■ Aim of the exercise ■
From the line that contains "plate (2nd from" to the final line of the records below, print each line exactly and leave every picture out.

━━━ Stored data

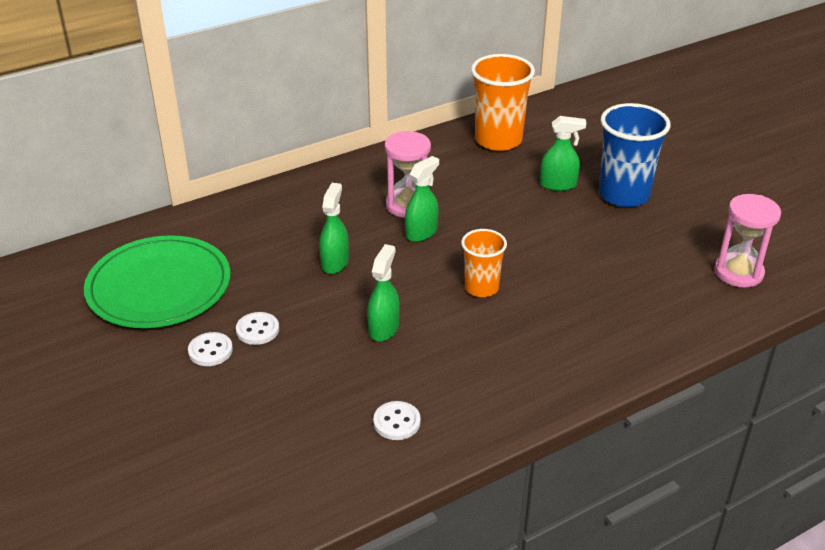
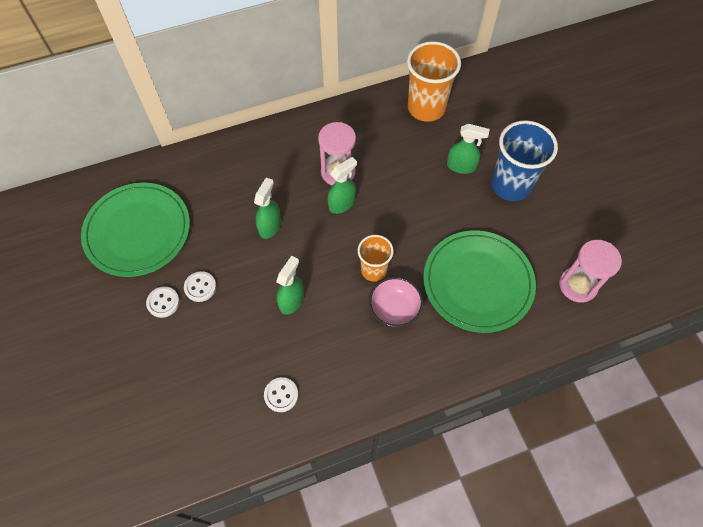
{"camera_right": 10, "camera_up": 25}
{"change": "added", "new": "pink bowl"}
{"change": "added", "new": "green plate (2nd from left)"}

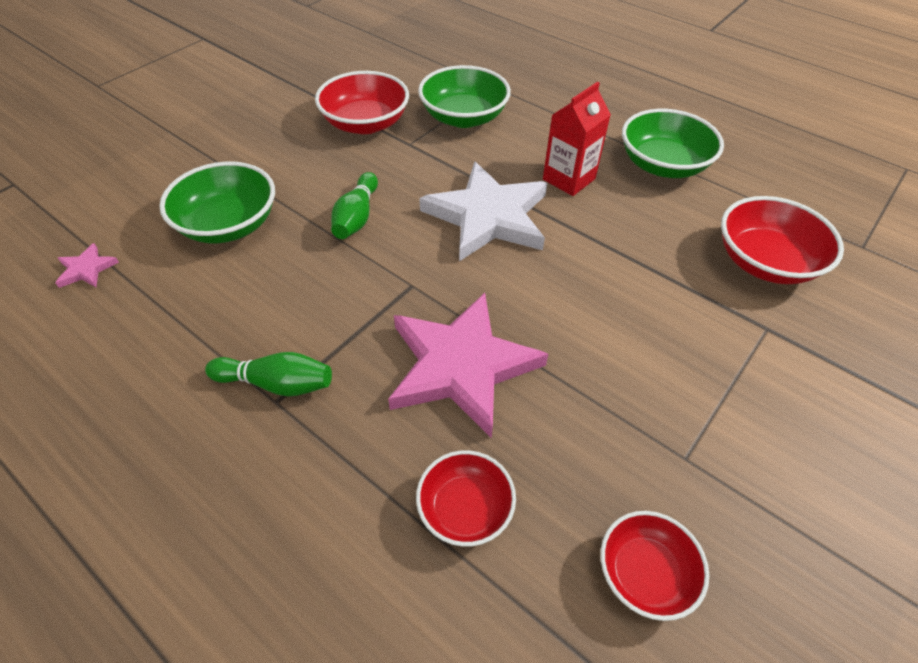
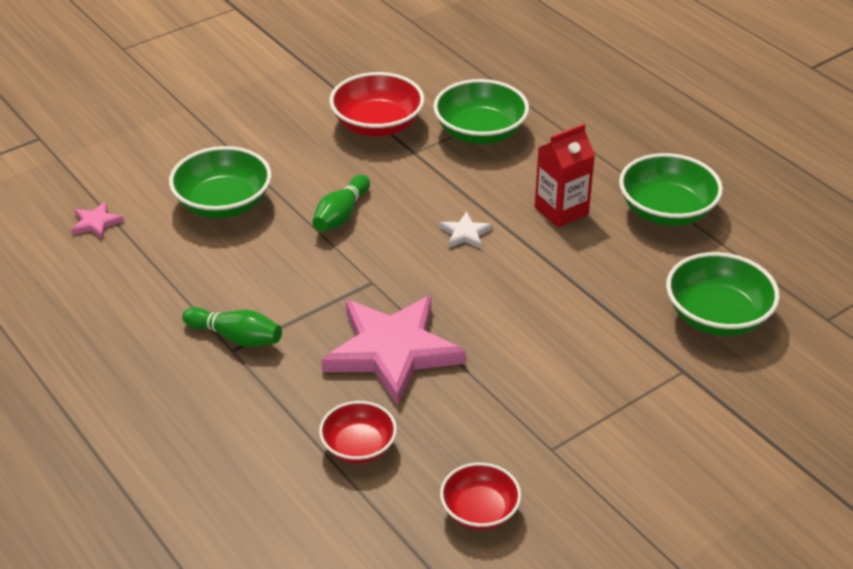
{"camera_right": 15, "camera_up": -10}
{"change": "resized", "old": "white star", "factor": 0.4}
{"change": "recoloured", "old": "red bowl (4th from left)", "new": "green bowl (4th from left)"}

━━━━━━

■ Finished task ■
{"change": "added", "new": "green plate (2nd from left)"}

{"camera_right": 15, "camera_up": -10}
{"change": "resized", "old": "white star", "factor": 0.4}
{"change": "recoloured", "old": "red bowl (4th from left)", "new": "green bowl (4th from left)"}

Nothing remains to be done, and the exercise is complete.